Prompt: Transcribe exactly, and only, the lines from the one containing "U110: NOT 74HC14" through the end of the entries below, leaving the pictures out.

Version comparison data
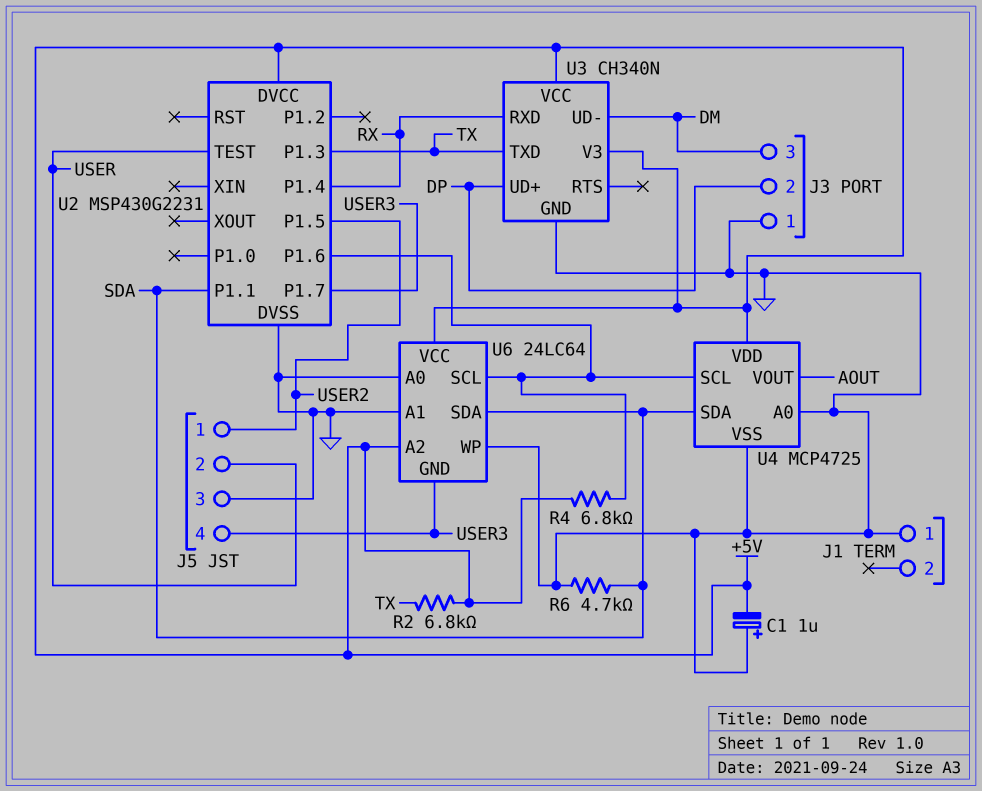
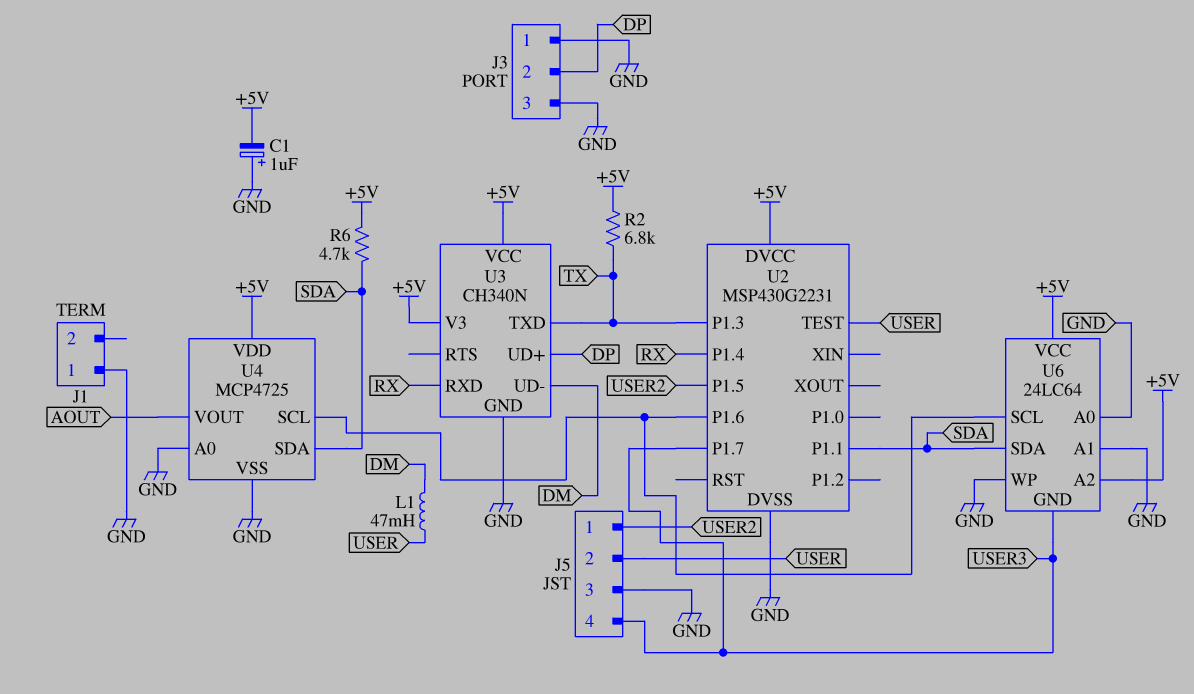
J3 pin 3: DM -> GND
L1: none -> 47mH (DM, USER)
R4: 6.8k (+5V, U2/P1.6) -> none
R6: 4.7k (GND, SDA) -> 4.7k (+5V, SDA)

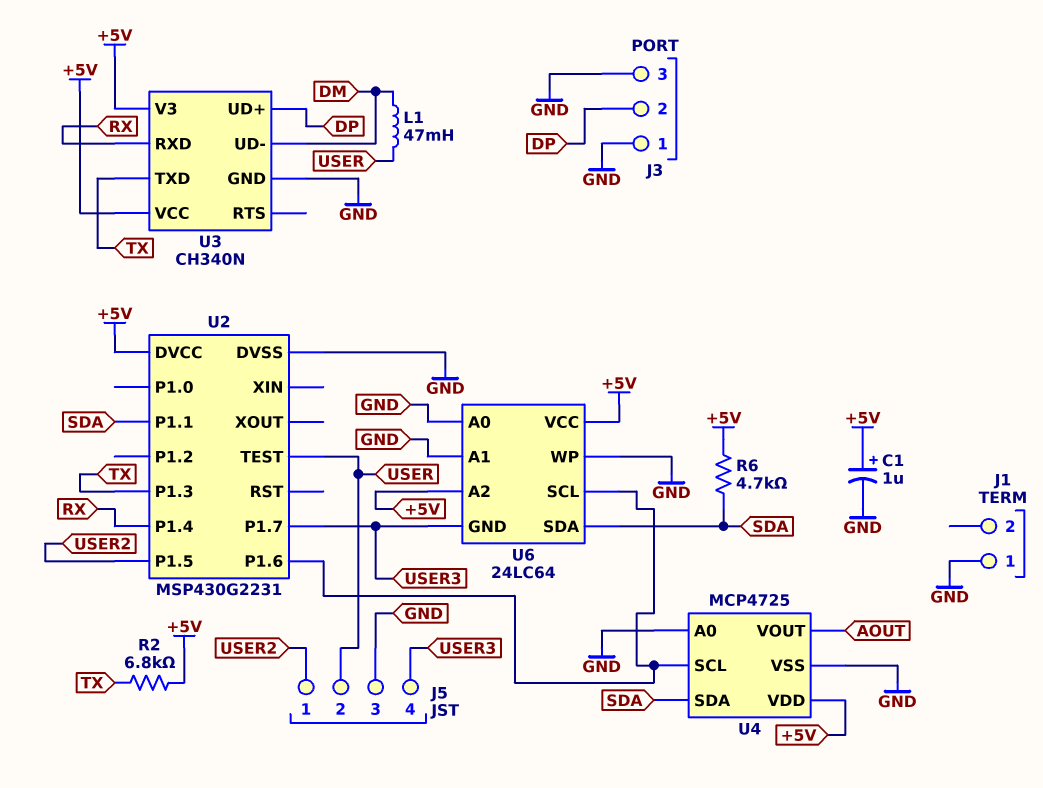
C1: 1uF (plus GND, minus +5V) -> 1uF (plus +5V, minus GND)

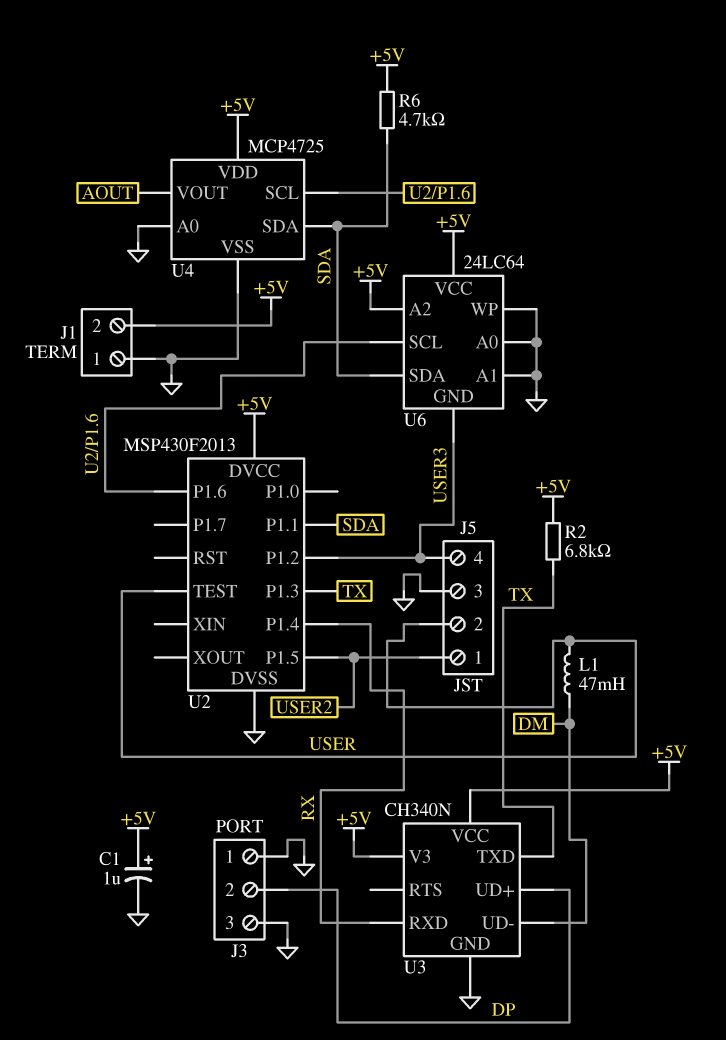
J1 pin 2: none -> +5V
U2: MSP430G2231 -> MSP430F2013
U2 pin P1.2: none -> USER3
U2 pin P1.7: USER3 -> none

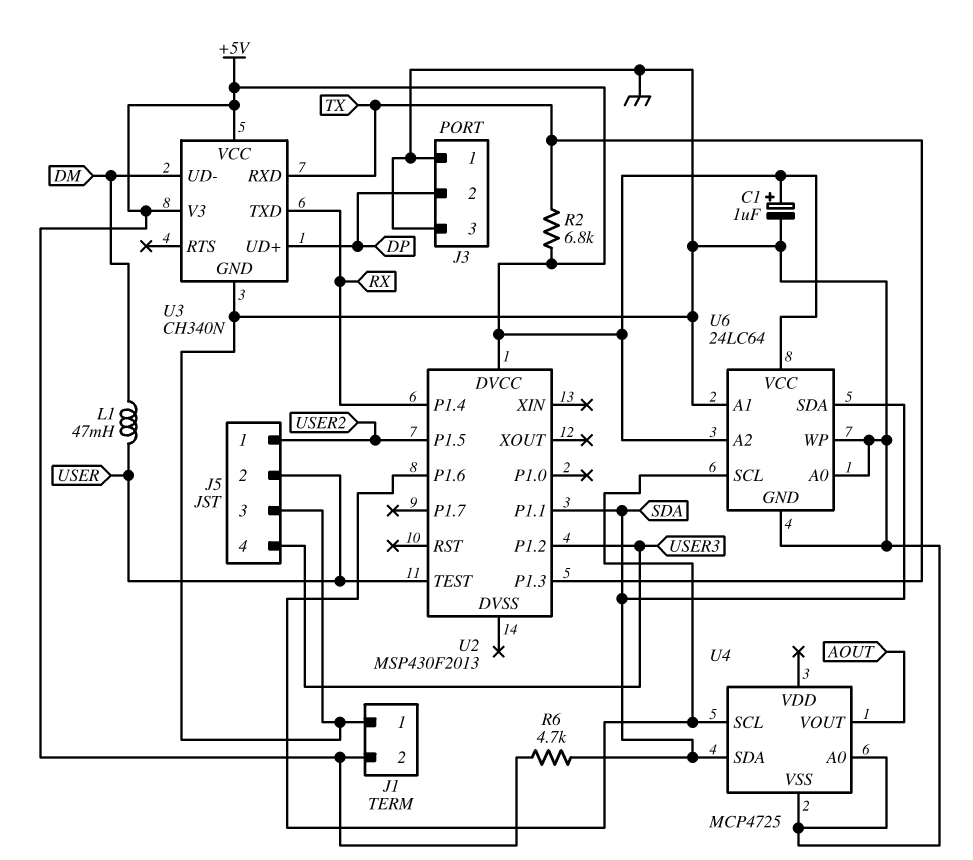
U2 pin DVSS: GND -> none
U3 pin RXD: RX -> TX
U3 pin TXD: TX -> RX
U4 pin VDD: +5V -> none
U6 pin GND: USER3 -> GND

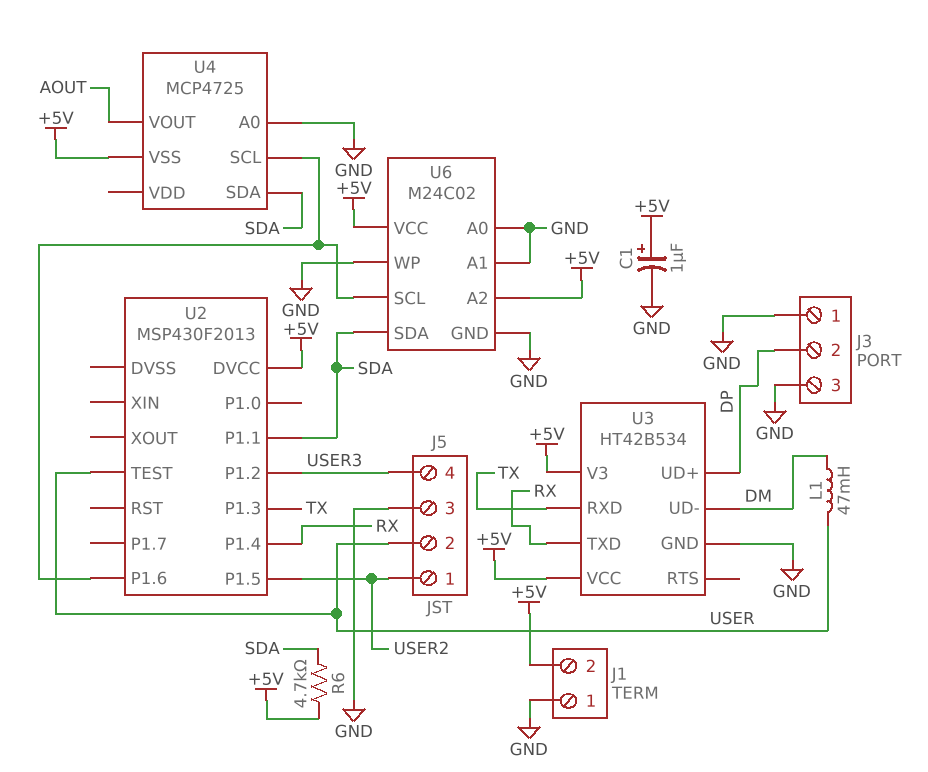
R2: 6.8k (+5V, TX) -> none
U3: CH340N -> HT42B534
U4 pin VSS: GND -> +5V
U6: 24LC64 -> M24C02

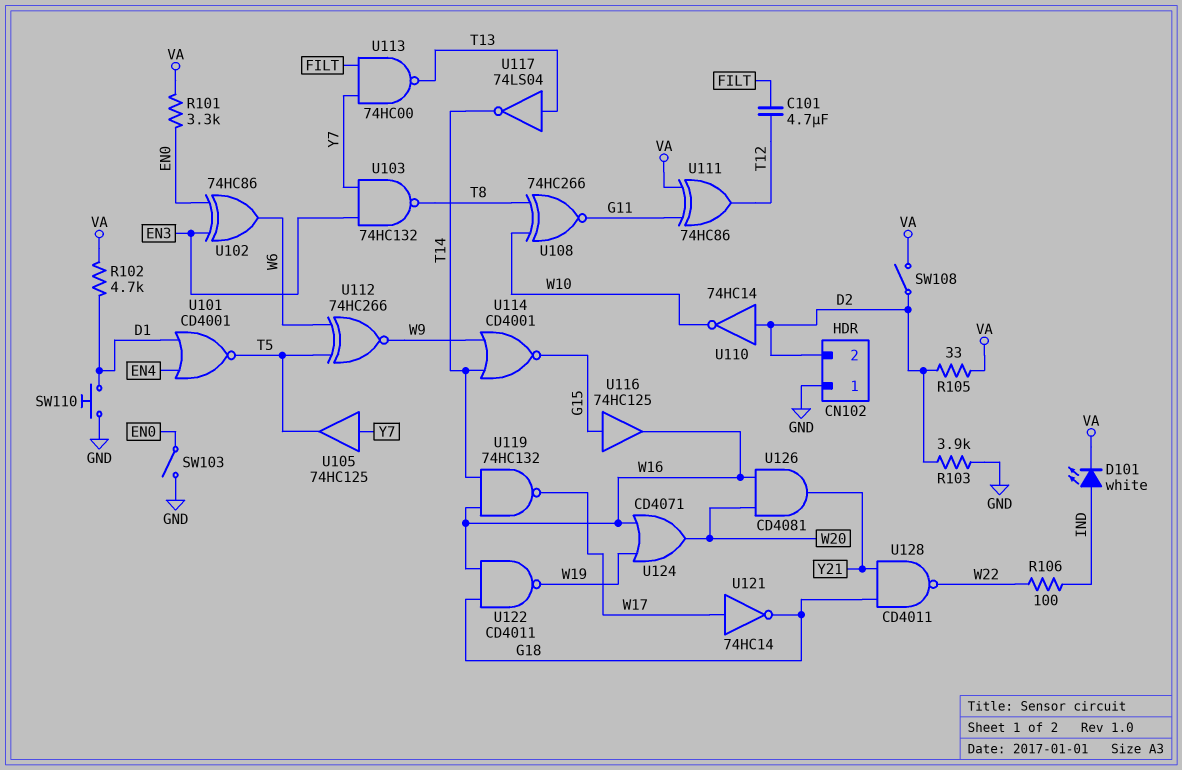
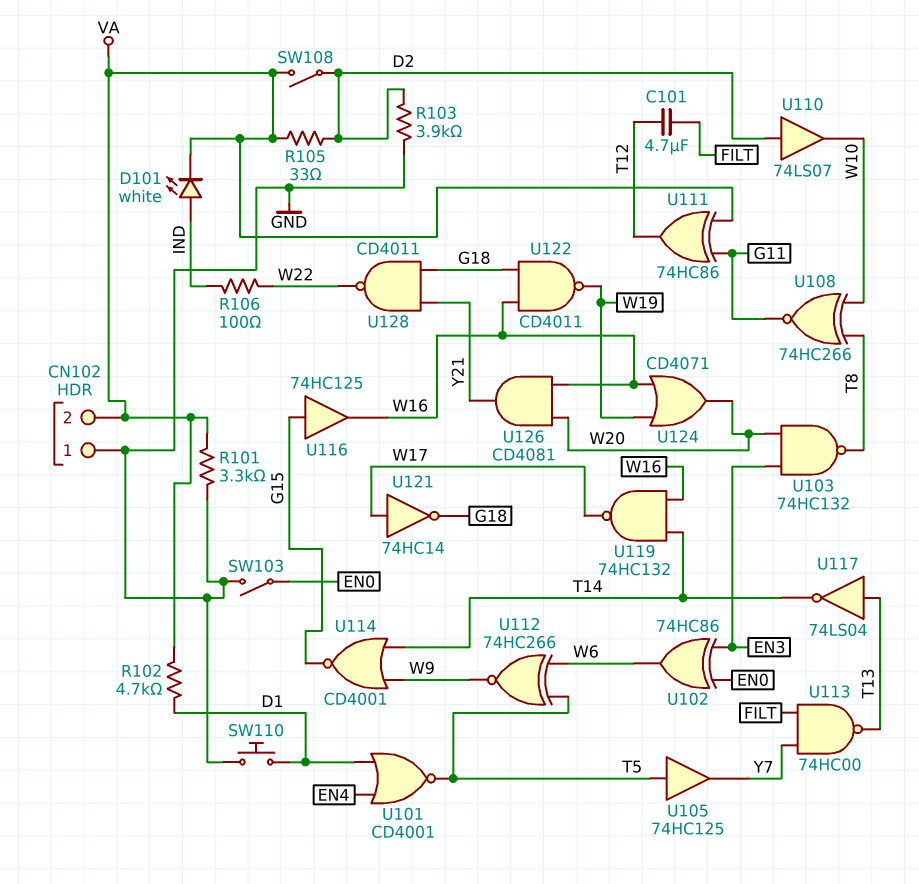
CN102 pin 2: D2 -> VA
R101: 3.3k (EN0, VA) -> 3.3k (GND, VA)
U103: NAND 74HC132 (in EN3, in Y7, out T8) -> NAND 74HC132 (in EN3, in W20, out T8)
U105: buffer 74HC125 (in Y7, out T5) -> buffer 74HC125 (in T5, out Y7)
U110: NOT 74HC14 (in D2, out W10) -> buffer 74LS07 (in D2, out W10)

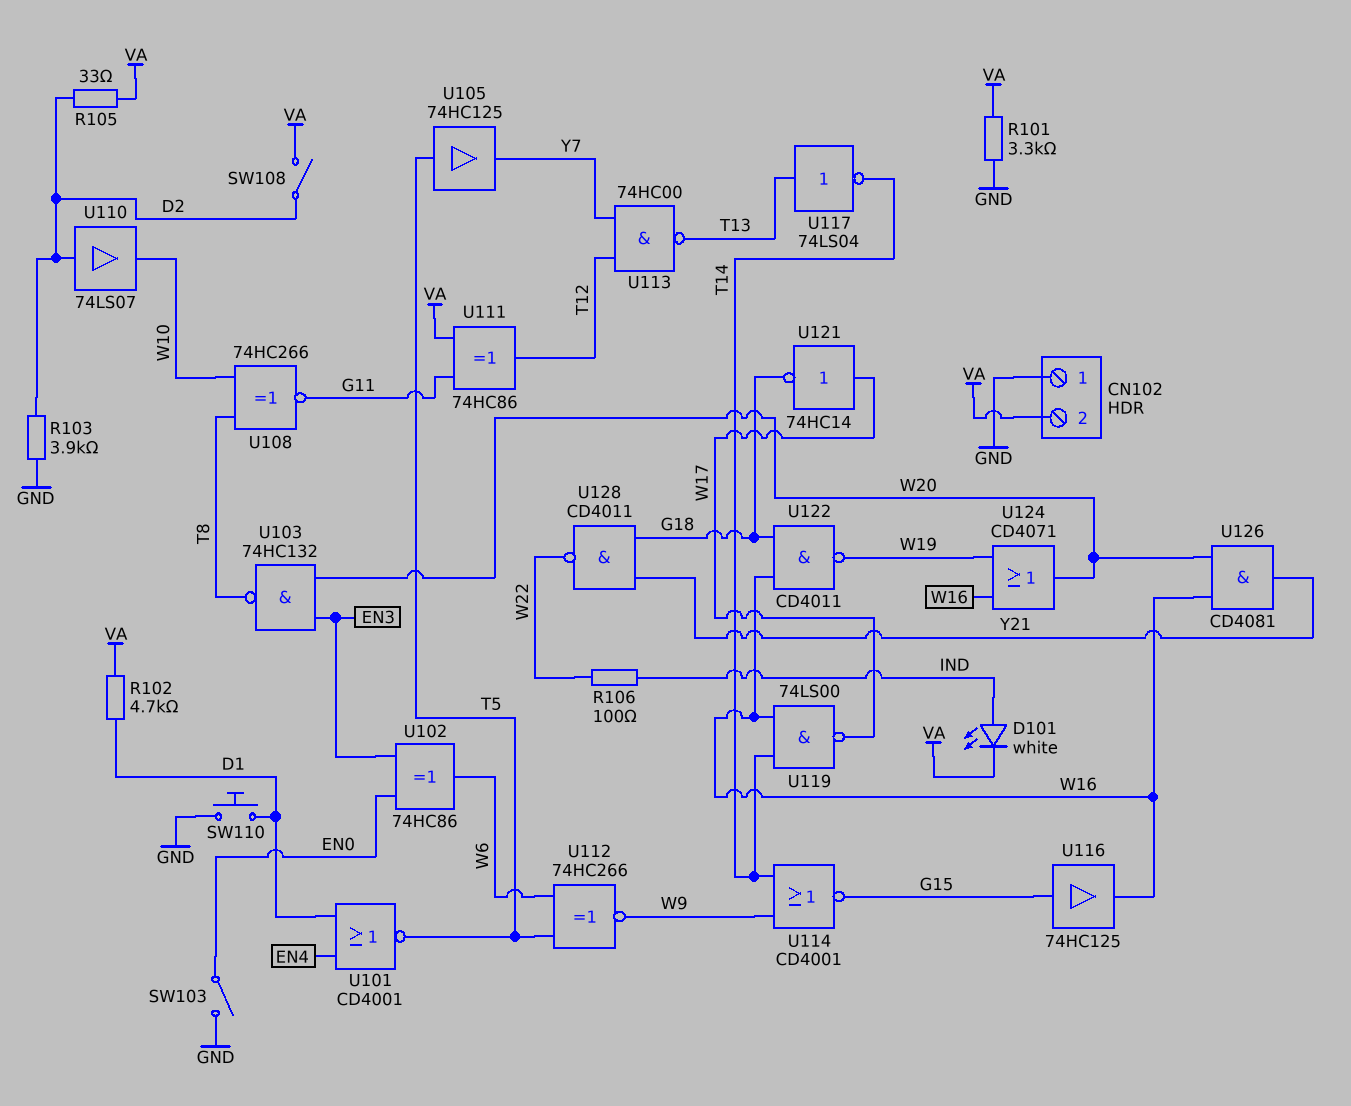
C101: 4.7uF (FILT, T12) -> none
U113: NAND 74HC00 (in FILT, in Y7, out T13) -> NAND 74HC00 (in T12, in Y7, out T13)
U119: NAND 74HC132 (in T14, in W16, out W17) -> NAND 74LS00 (in T14, in W16, out W17)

Answer below:
U110: NOT 74HC14 (in D2, out W10) -> buffer 74LS07 (in D2, out W10)

C101: 4.7uF (FILT, T12) -> none
U113: NAND 74HC00 (in FILT, in Y7, out T13) -> NAND 74HC00 (in T12, in Y7, out T13)
U119: NAND 74HC132 (in T14, in W16, out W17) -> NAND 74LS00 (in T14, in W16, out W17)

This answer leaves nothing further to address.